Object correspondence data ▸

------------------------------------------------

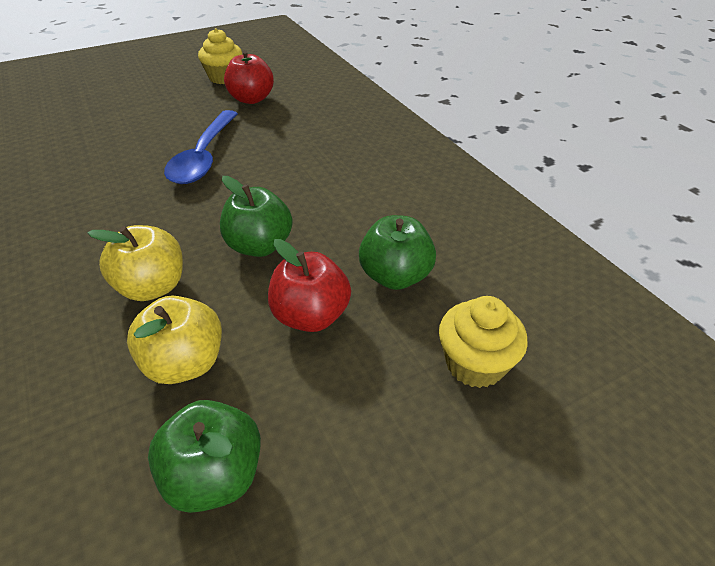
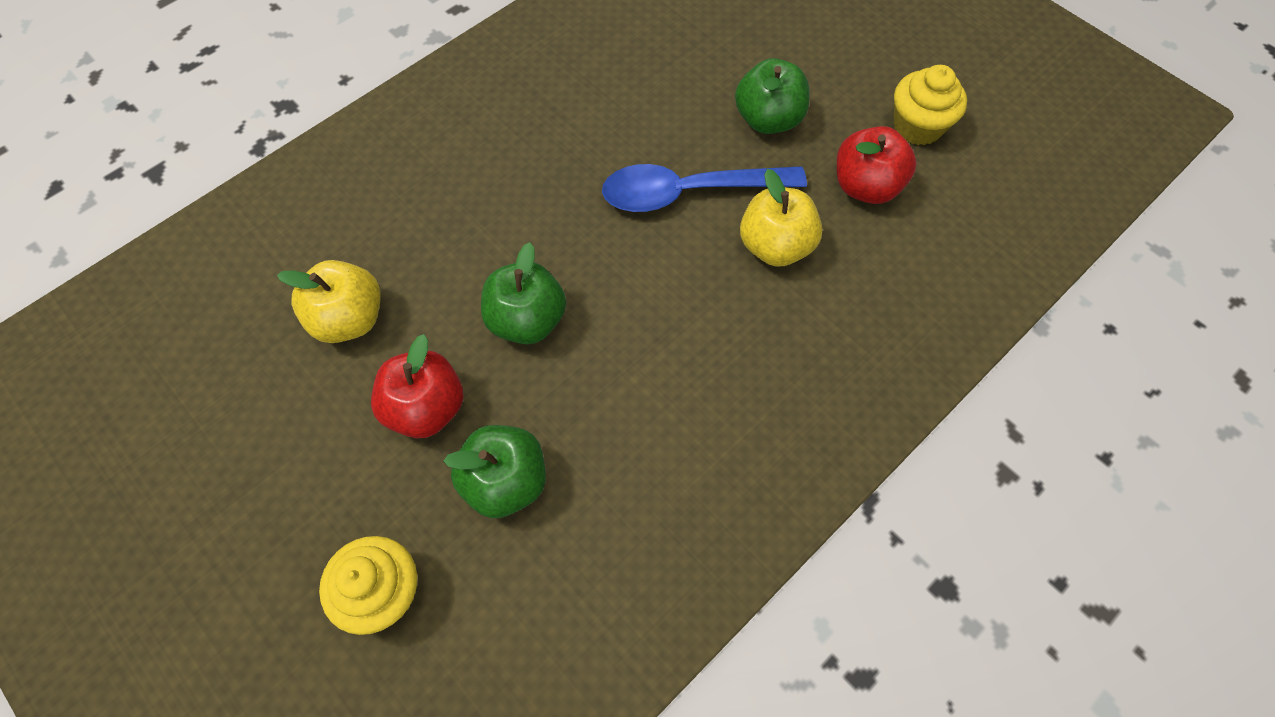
camera: 75 degrees right, 20 degrees up
(153, 287) = (441, 248): yellow apple -> yellow apple (775, 246)
(215, 475) = (239, 390): green apple -> green apple (768, 119)

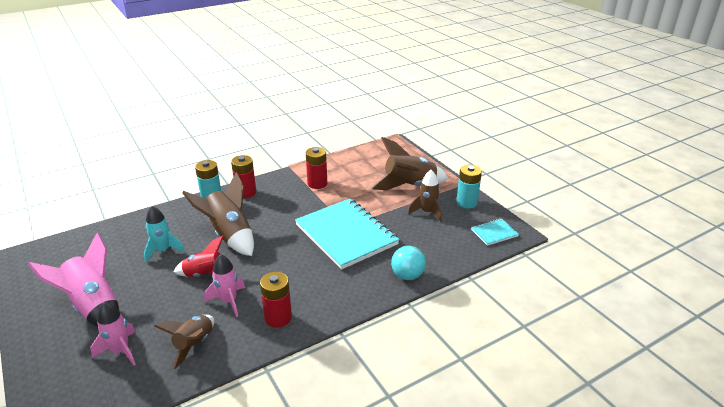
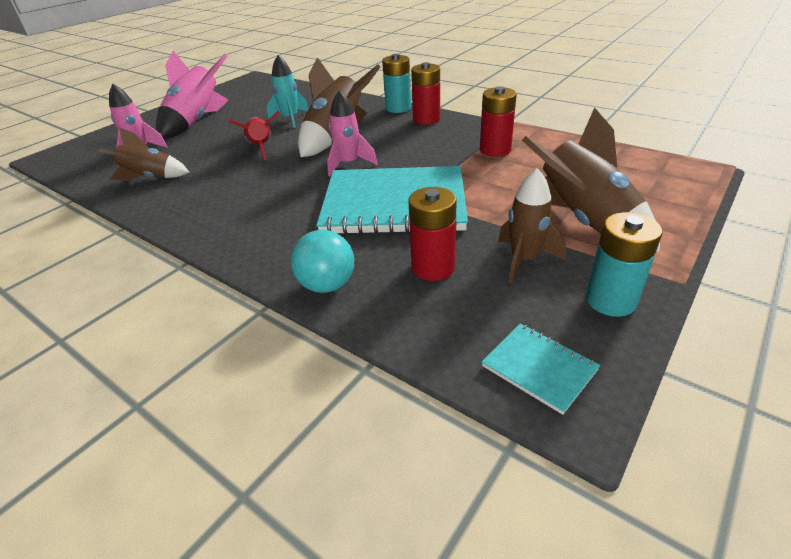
camera: 70 degrees right, 5 degrees up
(228, 301) = (221, 173): pink rocket -> pink rocket (348, 164)
(278, 318) = (200, 209): red battery -> red battery (433, 267)
(346, 234) = (394, 204): turquoise notebook -> turquoise notebook turned 60 degrees clockwise

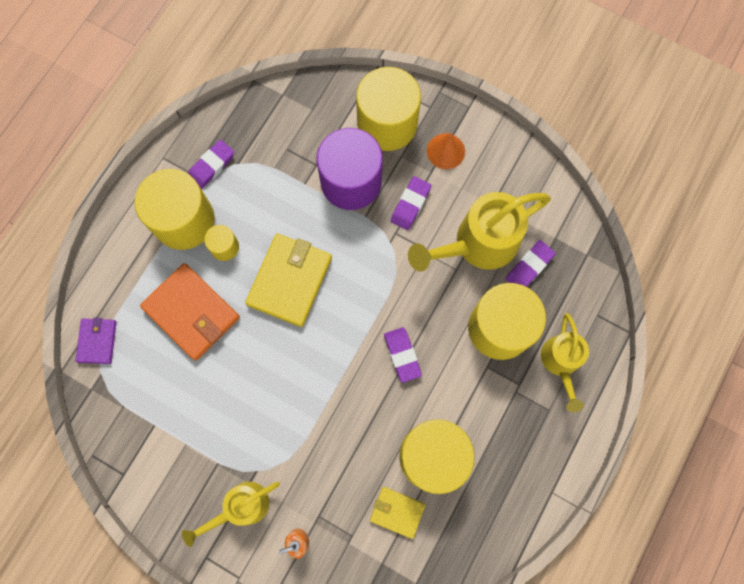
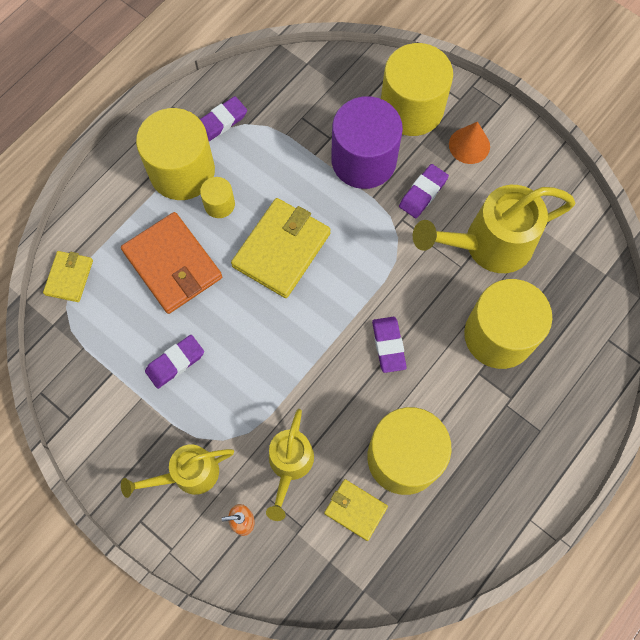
camera: 10 degrees right, 5 degrees down
(97, 341) = (69, 277): purple wallet -> yellow wallet
(529, 267) = (541, 277): purple eraser -> purple eraser (175, 362)
(560, 362) = (560, 383): yellow watering can -> yellow watering can (289, 465)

------------------------------------------------

EXERCISE DESCRIPTION ▸
Restate each line of the records exactly; pictures do not belong in the copy.

TASK RESPONSE ▸
camera: 75 degrees right, 20 degrees up
(153, 287) = (441, 248): yellow apple -> yellow apple (775, 246)
(215, 475) = (239, 390): green apple -> green apple (768, 119)

camera: 70 degrees right, 5 degrees up
(228, 301) = (221, 173): pink rocket -> pink rocket (348, 164)
(278, 318) = (200, 209): red battery -> red battery (433, 267)
(346, 234) = (394, 204): turquoise notebook -> turquoise notebook turned 60 degrees clockwise

camera: 10 degrees right, 5 degrees down
(97, 341) = (69, 277): purple wallet -> yellow wallet
(529, 267) = (541, 277): purple eraser -> purple eraser (175, 362)
(560, 362) = (560, 383): yellow watering can -> yellow watering can (289, 465)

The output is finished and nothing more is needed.